§ Exercise task
Retype these lines exactly as they are given.

§ Data to process
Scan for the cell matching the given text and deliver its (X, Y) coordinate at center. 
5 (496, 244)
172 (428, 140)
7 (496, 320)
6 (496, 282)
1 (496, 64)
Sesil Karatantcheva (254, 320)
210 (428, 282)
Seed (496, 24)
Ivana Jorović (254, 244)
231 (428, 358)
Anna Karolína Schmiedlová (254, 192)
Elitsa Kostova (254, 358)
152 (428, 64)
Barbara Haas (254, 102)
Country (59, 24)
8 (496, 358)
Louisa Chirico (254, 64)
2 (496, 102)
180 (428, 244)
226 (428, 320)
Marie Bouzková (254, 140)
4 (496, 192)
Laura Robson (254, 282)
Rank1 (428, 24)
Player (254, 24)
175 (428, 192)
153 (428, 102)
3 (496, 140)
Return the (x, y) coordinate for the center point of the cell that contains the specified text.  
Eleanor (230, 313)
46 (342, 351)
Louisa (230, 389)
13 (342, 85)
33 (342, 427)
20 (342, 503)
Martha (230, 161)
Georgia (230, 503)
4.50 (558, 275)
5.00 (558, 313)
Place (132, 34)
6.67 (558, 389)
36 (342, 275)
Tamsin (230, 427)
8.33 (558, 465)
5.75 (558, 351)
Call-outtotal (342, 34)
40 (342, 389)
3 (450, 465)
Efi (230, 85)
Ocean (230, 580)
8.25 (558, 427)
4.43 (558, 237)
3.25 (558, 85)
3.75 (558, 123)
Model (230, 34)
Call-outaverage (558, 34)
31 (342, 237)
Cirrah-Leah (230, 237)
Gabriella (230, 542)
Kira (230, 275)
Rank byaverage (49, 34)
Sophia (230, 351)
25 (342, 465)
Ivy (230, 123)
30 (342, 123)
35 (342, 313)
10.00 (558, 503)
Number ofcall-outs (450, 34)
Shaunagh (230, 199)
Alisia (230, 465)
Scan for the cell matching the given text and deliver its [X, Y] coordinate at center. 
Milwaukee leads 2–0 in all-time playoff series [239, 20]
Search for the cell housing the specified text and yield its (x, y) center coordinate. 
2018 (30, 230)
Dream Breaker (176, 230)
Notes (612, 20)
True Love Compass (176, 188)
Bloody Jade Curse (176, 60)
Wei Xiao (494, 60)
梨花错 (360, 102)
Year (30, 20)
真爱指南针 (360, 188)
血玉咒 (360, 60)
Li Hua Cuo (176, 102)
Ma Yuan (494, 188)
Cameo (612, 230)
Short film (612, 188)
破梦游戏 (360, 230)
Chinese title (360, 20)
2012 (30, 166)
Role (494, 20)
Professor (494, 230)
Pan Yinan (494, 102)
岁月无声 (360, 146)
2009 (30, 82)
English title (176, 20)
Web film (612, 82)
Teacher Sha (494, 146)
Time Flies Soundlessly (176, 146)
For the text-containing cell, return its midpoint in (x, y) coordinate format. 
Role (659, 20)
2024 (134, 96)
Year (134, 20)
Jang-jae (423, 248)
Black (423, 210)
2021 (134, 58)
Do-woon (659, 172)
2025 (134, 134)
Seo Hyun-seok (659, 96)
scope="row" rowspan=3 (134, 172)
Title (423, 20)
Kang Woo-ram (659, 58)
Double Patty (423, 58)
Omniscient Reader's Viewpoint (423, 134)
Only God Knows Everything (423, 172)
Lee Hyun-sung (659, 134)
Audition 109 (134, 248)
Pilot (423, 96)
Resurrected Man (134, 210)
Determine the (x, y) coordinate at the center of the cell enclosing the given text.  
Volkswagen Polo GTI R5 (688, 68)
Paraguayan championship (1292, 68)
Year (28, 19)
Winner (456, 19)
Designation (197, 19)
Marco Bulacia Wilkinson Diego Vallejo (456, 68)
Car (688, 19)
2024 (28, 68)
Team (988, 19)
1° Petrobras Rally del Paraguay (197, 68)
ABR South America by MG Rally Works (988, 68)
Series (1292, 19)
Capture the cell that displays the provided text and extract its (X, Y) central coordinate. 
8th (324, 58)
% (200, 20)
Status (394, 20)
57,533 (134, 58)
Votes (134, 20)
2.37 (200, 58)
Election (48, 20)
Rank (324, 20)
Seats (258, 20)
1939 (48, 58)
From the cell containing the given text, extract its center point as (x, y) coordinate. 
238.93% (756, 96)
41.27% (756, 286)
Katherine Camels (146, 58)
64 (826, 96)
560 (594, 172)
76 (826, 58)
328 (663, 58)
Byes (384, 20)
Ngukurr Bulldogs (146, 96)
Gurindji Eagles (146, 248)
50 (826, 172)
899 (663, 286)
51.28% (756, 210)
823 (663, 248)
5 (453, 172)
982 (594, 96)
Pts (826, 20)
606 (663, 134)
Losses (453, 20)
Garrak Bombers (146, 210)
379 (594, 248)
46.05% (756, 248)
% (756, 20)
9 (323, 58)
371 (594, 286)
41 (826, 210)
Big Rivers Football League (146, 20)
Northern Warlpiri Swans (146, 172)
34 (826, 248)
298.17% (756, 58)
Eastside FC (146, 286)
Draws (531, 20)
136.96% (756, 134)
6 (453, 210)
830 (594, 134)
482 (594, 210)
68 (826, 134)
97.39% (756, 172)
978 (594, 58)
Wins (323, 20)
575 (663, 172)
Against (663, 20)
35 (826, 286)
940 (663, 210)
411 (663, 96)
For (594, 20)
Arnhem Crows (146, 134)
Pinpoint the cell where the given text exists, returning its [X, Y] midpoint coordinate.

§ Task response
Scan for the cell matching the given text and deliver its (X, Y) coordinate at center. 
5 (496, 244)
172 (428, 140)
7 (496, 320)
6 (496, 282)
1 (496, 64)
Sesil Karatantcheva (254, 320)
210 (428, 282)
Seed (496, 24)
Ivana Jorović (254, 244)
231 (428, 358)
Anna Karolína Schmiedlová (254, 192)
Elitsa Kostova (254, 358)
152 (428, 64)
Barbara Haas (254, 102)
Country (59, 24)
8 (496, 358)
Louisa Chirico (254, 64)
2 (496, 102)
180 (428, 244)
226 (428, 320)
Marie Bouzková (254, 140)
4 (496, 192)
Laura Robson (254, 282)
Rank1 (428, 24)
Player (254, 24)
175 (428, 192)
153 (428, 102)
3 (496, 140)
Return the (x, y) coordinate for the center point of the cell that contains the specified text.  
Eleanor (230, 313)
46 (342, 351)
Louisa (230, 389)
13 (342, 85)
33 (342, 427)
20 (342, 503)
Martha (230, 161)
Georgia (230, 503)
4.50 (558, 275)
5.00 (558, 313)
Place (132, 34)
6.67 (558, 389)
36 (342, 275)
Tamsin (230, 427)
8.33 (558, 465)
5.75 (558, 351)
Call-outtotal (342, 34)
40 (342, 389)
3 (450, 465)
Efi (230, 85)
Ocean (230, 580)
8.25 (558, 427)
4.43 (558, 237)
3.25 (558, 85)
3.75 (558, 123)
Model (230, 34)
Call-outaverage (558, 34)
31 (342, 237)
Cirrah-Leah (230, 237)
Gabriella (230, 542)
Kira (230, 275)
Rank byaverage (49, 34)
Sophia (230, 351)
25 (342, 465)
Ivy (230, 123)
30 (342, 123)
35 (342, 313)
10.00 (558, 503)
Number ofcall-outs (450, 34)
Shaunagh (230, 199)
Alisia (230, 465)
Scan for the cell matching the given text and deliver its [X, Y] coordinate at center. 
Milwaukee leads 2–0 in all-time playoff series [239, 20]
Search for the cell housing the specified text and yield its (x, y) center coordinate. 
2018 (30, 230)
Dream Breaker (176, 230)
Notes (612, 20)
True Love Compass (176, 188)
Bloody Jade Curse (176, 60)
Wei Xiao (494, 60)
梨花错 (360, 102)
Year (30, 20)
真爱指南针 (360, 188)
血玉咒 (360, 60)
Li Hua Cuo (176, 102)
Ma Yuan (494, 188)
Cameo (612, 230)
Short film (612, 188)
破梦游戏 (360, 230)
Chinese title (360, 20)
2012 (30, 166)
Role (494, 20)
Professor (494, 230)
Pan Yinan (494, 102)
岁月无声 (360, 146)
2009 (30, 82)
English title (176, 20)
Web film (612, 82)
Teacher Sha (494, 146)
Time Flies Soundlessly (176, 146)
For the text-containing cell, return its midpoint in (x, y) coordinate format. 
Role (659, 20)
2024 (134, 96)
Year (134, 20)
Jang-jae (423, 248)
Black (423, 210)
2021 (134, 58)
Do-woon (659, 172)
2025 (134, 134)
Seo Hyun-seok (659, 96)
scope="row" rowspan=3 (134, 172)
Title (423, 20)
Kang Woo-ram (659, 58)
Double Patty (423, 58)
Omniscient Reader's Viewpoint (423, 134)
Only God Knows Everything (423, 172)
Lee Hyun-sung (659, 134)
Audition 109 (134, 248)
Pilot (423, 96)
Resurrected Man (134, 210)
Determine the (x, y) coordinate at the center of the cell enclosing the given text.  
Volkswagen Polo GTI R5 (688, 68)
Paraguayan championship (1292, 68)
Year (28, 19)
Winner (456, 19)
Designation (197, 19)
Marco Bulacia Wilkinson Diego Vallejo (456, 68)
Car (688, 19)
2024 (28, 68)
Team (988, 19)
1° Petrobras Rally del Paraguay (197, 68)
ABR South America by MG Rally Works (988, 68)
Series (1292, 19)
Capture the cell that displays the provided text and extract its (X, Y) central coordinate. 
8th (324, 58)
% (200, 20)
Status (394, 20)
57,533 (134, 58)
Votes (134, 20)
2.37 (200, 58)
Election (48, 20)
Rank (324, 20)
Seats (258, 20)
1939 (48, 58)
From the cell containing the given text, extract its center point as (x, y) coordinate. 
238.93% (756, 96)
41.27% (756, 286)
Katherine Camels (146, 58)
64 (826, 96)
560 (594, 172)
76 (826, 58)
328 (663, 58)
Byes (384, 20)
Ngukurr Bulldogs (146, 96)
Gurindji Eagles (146, 248)
50 (826, 172)
899 (663, 286)
51.28% (756, 210)
823 (663, 248)
5 (453, 172)
982 (594, 96)
Pts (826, 20)
606 (663, 134)
Losses (453, 20)
Garrak Bombers (146, 210)
379 (594, 248)
46.05% (756, 248)
% (756, 20)
9 (323, 58)
371 (594, 286)
41 (826, 210)
Big Rivers Football League (146, 20)
Northern Warlpiri Swans (146, 172)
34 (826, 248)
298.17% (756, 58)
Eastside FC (146, 286)
Draws (531, 20)
136.96% (756, 134)
6 (453, 210)
830 (594, 134)
482 (594, 210)
68 (826, 134)
97.39% (756, 172)
978 (594, 58)
Wins (323, 20)
575 (663, 172)
Against (663, 20)
35 (826, 286)
940 (663, 210)
411 (663, 96)
For (594, 20)
Arnhem Crows (146, 134)
Pinpoint the cell where the given text exists, returning its [X, Y] midpoint coordinate.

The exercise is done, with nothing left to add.